- **SOURCE INFORMATION**
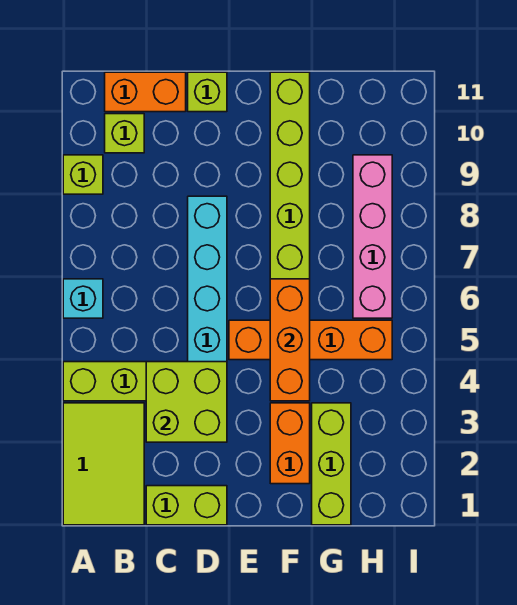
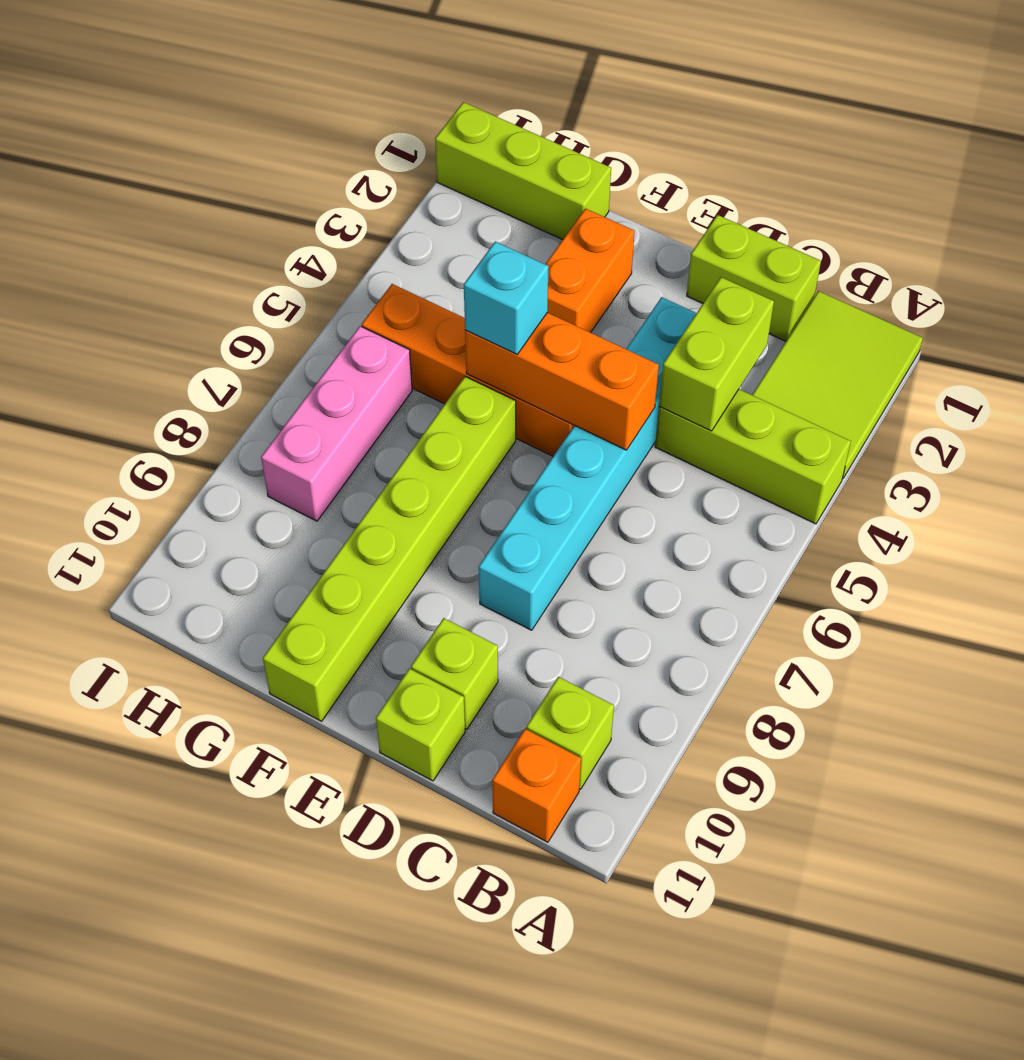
cyan brick A6 level 1 -> cyan brick F5 level 3
lime brick A9 level 1 -> lime brick D10 level 1
orange brick B11:C11 level 1 -> orange brick B11 level 1
lime brick C3:D4 level 2 -> lime brick C3:C4 level 2
orange brick F4:F6 level 2 -> orange brick D5:F5 level 2
lime brick G1:G3 level 1 -> lime brick G1:I1 level 1
pink brick H6:H9 level 1 -> pink brick H6:H8 level 1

- **WHAT IS NEEDED**
Your reply should contain only the number of lines in the entries above with the word "orange".

- **TASK RESPONSE**
2